BEGIN THE RECORDS
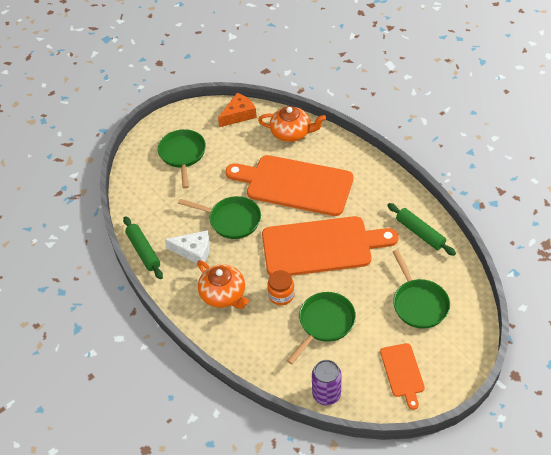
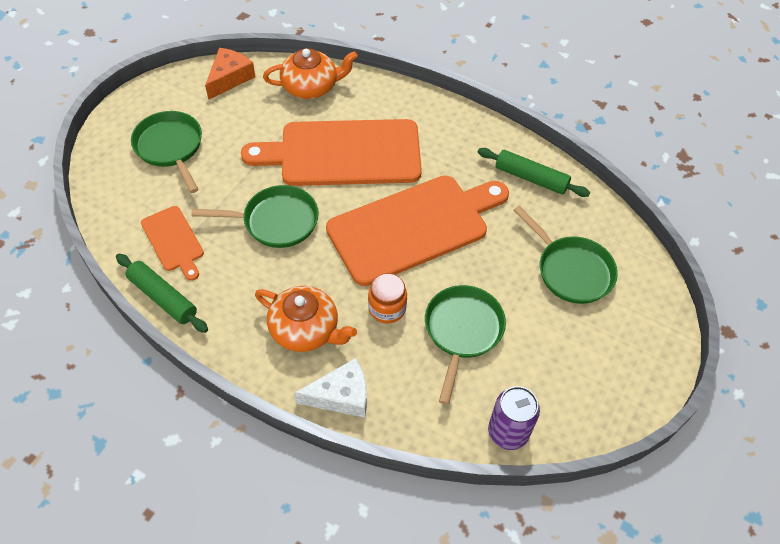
camera: 25 degrees left, 5 degrees up
(194, 251) = (238, 278): white cheese -> white cheese (341, 396)
(402, 372) = (593, 370): orange cutting board -> orange cutting board (173, 241)

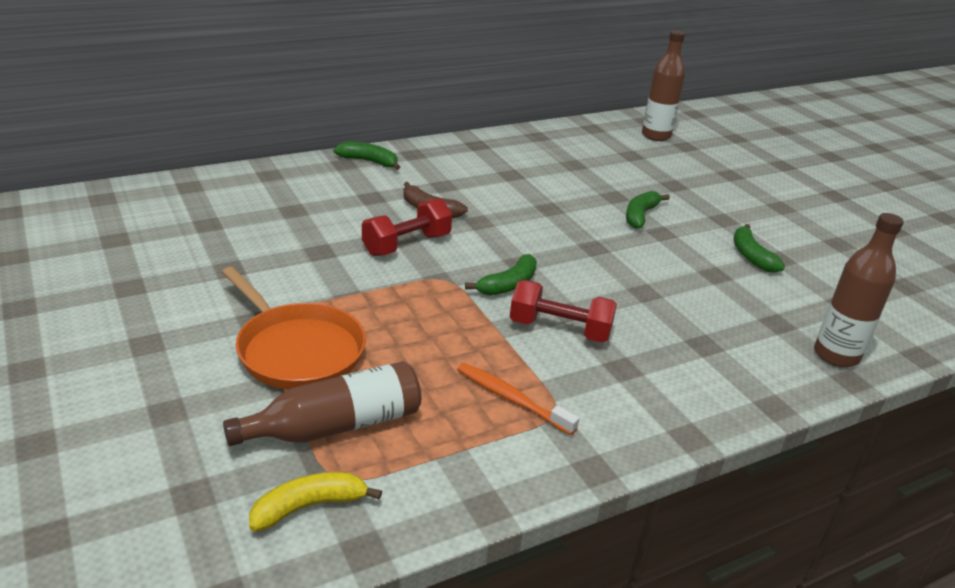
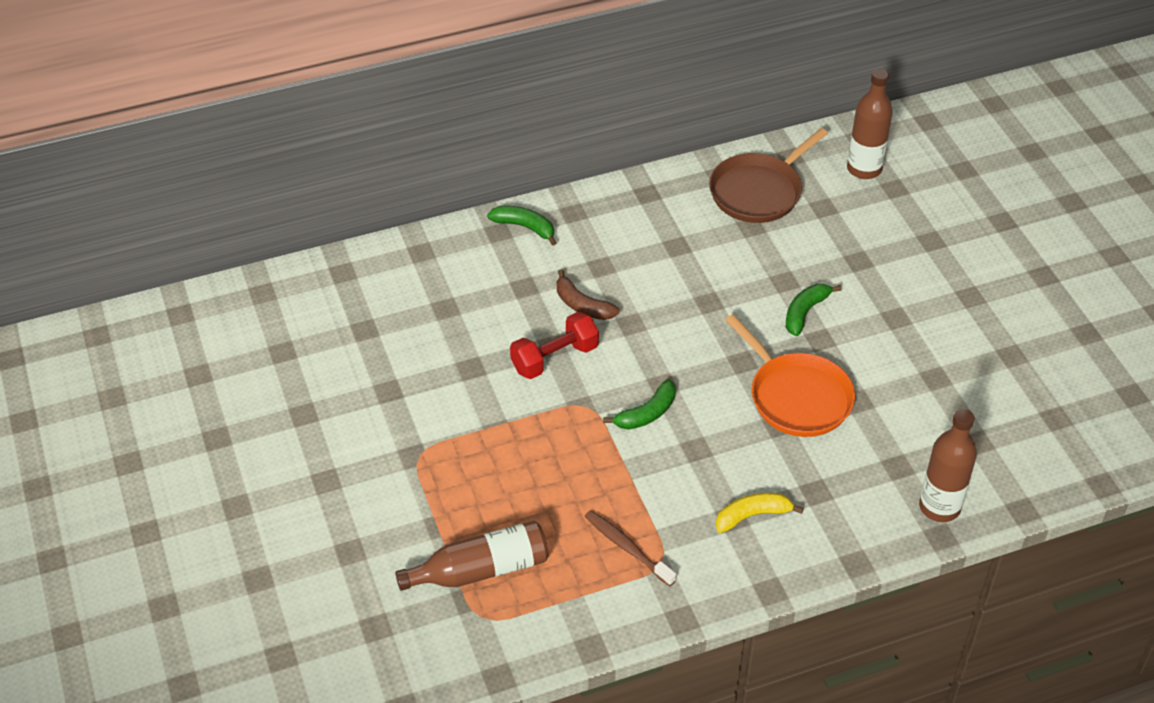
camera: 10 degrees right, 15 degrees up
(297, 350) = (450, 490): orange pan -> orange pan (797, 397)
(309, 506) = (460, 641): yellow banana -> yellow banana (752, 515)
(512, 399) = (627, 548): orange toothbrush -> brown toothbrush
(560, 329) = (684, 471): red dumbbell -> none
(573, 146) = (758, 192): none -> brown pan
(751, 256) = (906, 374): green banana -> none

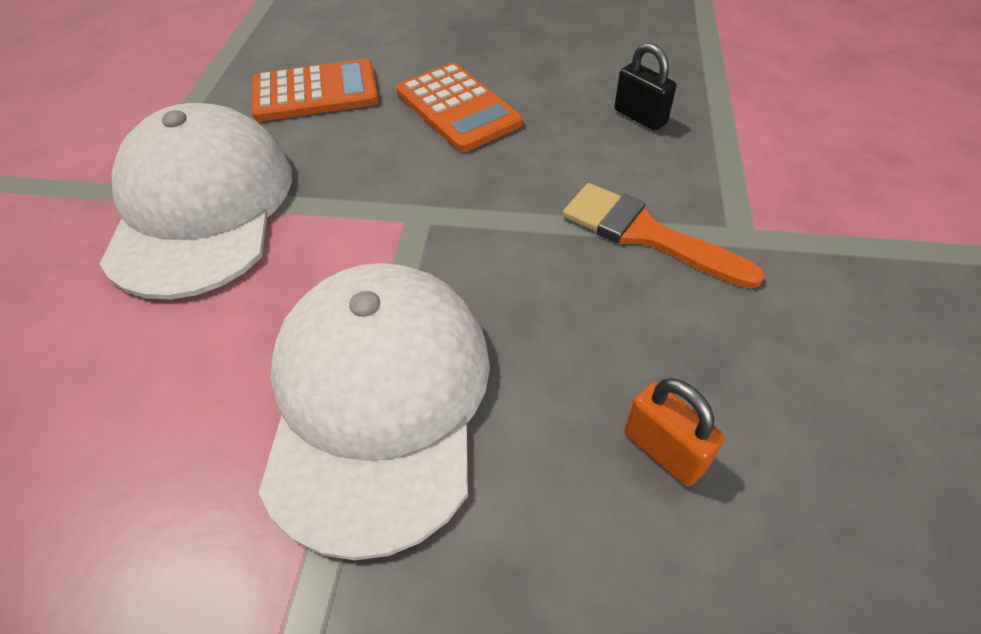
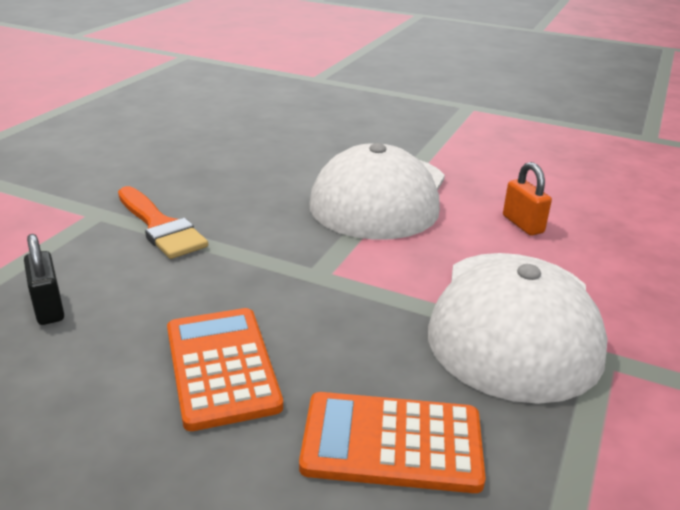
camera: 165 degrees left, 20 degrees down
(664, 450) = (249, 159): orange padlock -> orange padlock (523, 224)

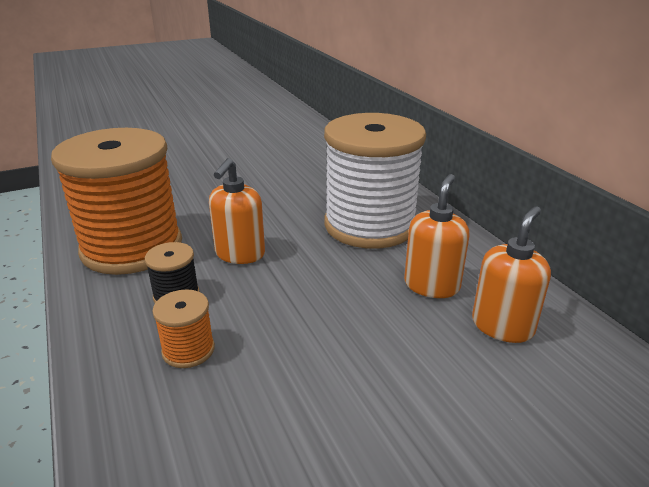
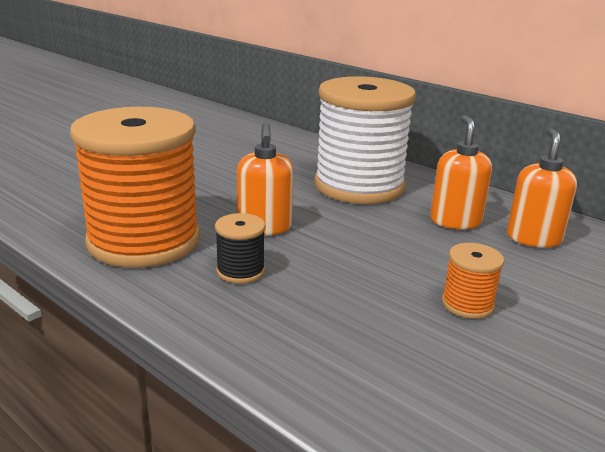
camera: 25 degrees left, 5 degrees down
(188, 350) = (302, 309): orange spool -> orange spool (467, 304)

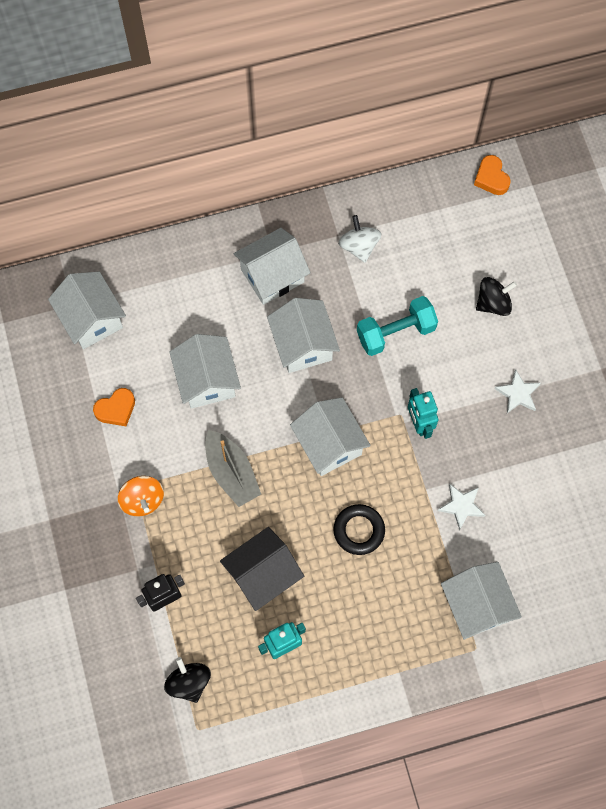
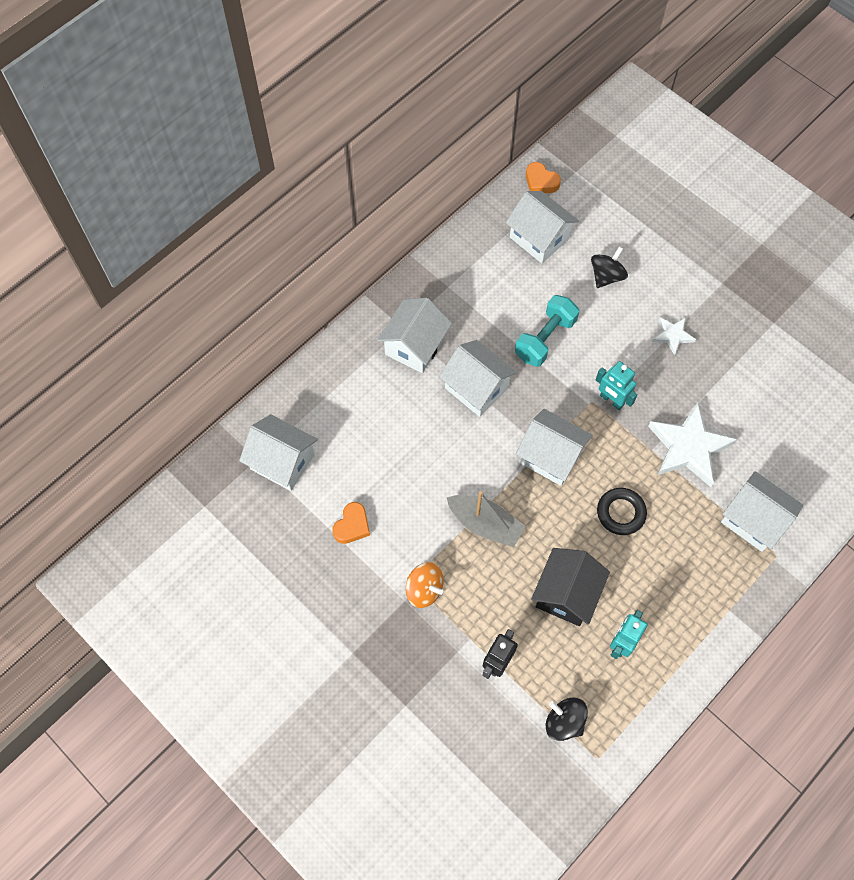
camera: 30 degrees left, 5 degrees down
(207, 380) = (415, 459): white house -> white house (539, 238)
(359, 246) = (470, 286): white spinning top -> none
(461, 506) = (688, 447): white star -> white star, size x1.94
END THE RECORDS
Leave out the pictures and return, exactly as written, only the lines from the line with "(751, 256) = (906, 374): green banana -> none" through the end of the records above.

(751, 256) = (906, 374): green banana -> none

camera: 165 degrees left, 20 degrees down
(664, 450) = (249, 159): orange padlock -> orange padlock (523, 224)

camera: 25 degrees left, 5 degrees down
(188, 350) = (302, 309): orange spool -> orange spool (467, 304)

camera: 30 degrees left, 5 degrees down
(207, 380) = (415, 459): white house -> white house (539, 238)
(359, 246) = (470, 286): white spinning top -> none
(461, 506) = (688, 447): white star -> white star, size x1.94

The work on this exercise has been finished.